Work item: Once the line containing "C6: 47uF (plus SIG19, minus SIG29) -> none" is found, copy it and each subsequent line exactly. Stop at the end of the records below.

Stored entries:
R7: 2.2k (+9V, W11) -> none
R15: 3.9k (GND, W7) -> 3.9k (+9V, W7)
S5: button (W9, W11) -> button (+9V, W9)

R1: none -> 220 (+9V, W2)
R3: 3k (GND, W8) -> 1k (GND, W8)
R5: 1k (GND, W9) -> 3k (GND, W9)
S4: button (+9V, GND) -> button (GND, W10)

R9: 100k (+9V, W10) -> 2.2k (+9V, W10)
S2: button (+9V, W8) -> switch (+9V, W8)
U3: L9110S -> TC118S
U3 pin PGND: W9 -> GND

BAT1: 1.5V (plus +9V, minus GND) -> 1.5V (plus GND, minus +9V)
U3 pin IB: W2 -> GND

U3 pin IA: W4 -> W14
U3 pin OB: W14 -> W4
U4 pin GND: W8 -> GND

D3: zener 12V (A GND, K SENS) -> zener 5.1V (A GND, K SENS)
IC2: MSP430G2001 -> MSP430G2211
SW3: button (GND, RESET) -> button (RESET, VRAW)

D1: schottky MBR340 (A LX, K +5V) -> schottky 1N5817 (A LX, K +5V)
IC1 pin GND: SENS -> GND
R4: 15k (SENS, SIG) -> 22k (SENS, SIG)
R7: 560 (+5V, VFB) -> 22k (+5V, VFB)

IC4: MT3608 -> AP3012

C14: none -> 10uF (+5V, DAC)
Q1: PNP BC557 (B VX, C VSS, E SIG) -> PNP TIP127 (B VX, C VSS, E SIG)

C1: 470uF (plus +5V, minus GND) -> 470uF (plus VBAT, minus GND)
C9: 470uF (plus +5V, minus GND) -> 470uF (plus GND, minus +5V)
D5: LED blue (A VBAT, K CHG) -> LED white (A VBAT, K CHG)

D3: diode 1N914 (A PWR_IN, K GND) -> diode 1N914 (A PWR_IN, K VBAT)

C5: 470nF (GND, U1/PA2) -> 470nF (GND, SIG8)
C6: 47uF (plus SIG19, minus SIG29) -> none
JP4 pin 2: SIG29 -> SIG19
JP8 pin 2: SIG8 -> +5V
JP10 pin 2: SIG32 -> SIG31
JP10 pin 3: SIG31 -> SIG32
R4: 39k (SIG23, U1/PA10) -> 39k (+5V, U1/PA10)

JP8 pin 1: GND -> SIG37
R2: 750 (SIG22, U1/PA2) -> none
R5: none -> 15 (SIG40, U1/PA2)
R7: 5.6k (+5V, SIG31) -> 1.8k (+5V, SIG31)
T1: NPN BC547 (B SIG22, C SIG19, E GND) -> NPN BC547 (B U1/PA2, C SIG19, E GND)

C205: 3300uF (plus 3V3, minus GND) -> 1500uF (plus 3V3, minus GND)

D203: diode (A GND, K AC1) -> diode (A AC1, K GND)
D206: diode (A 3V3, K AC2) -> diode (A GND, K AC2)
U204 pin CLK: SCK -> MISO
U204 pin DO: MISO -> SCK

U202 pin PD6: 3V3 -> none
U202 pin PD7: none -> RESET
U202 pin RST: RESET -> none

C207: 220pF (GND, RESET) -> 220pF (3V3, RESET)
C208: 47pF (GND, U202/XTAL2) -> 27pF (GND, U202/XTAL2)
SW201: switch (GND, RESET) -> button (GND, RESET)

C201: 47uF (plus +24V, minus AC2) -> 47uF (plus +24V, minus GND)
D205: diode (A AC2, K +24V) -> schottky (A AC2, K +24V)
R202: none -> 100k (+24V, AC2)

Task solution:
C6: 47uF (plus SIG19, minus SIG29) -> none
JP4 pin 2: SIG29 -> SIG19
JP8 pin 2: SIG8 -> +5V
JP10 pin 2: SIG32 -> SIG31
JP10 pin 3: SIG31 -> SIG32
R4: 39k (SIG23, U1/PA10) -> 39k (+5V, U1/PA10)

JP8 pin 1: GND -> SIG37
R2: 750 (SIG22, U1/PA2) -> none
R5: none -> 15 (SIG40, U1/PA2)
R7: 5.6k (+5V, SIG31) -> 1.8k (+5V, SIG31)
T1: NPN BC547 (B SIG22, C SIG19, E GND) -> NPN BC547 (B U1/PA2, C SIG19, E GND)

C205: 3300uF (plus 3V3, minus GND) -> 1500uF (plus 3V3, minus GND)

D203: diode (A GND, K AC1) -> diode (A AC1, K GND)
D206: diode (A 3V3, K AC2) -> diode (A GND, K AC2)
U204 pin CLK: SCK -> MISO
U204 pin DO: MISO -> SCK

U202 pin PD6: 3V3 -> none
U202 pin PD7: none -> RESET
U202 pin RST: RESET -> none

C207: 220pF (GND, RESET) -> 220pF (3V3, RESET)
C208: 47pF (GND, U202/XTAL2) -> 27pF (GND, U202/XTAL2)
SW201: switch (GND, RESET) -> button (GND, RESET)

C201: 47uF (plus +24V, minus AC2) -> 47uF (plus +24V, minus GND)
D205: diode (A AC2, K +24V) -> schottky (A AC2, K +24V)
R202: none -> 100k (+24V, AC2)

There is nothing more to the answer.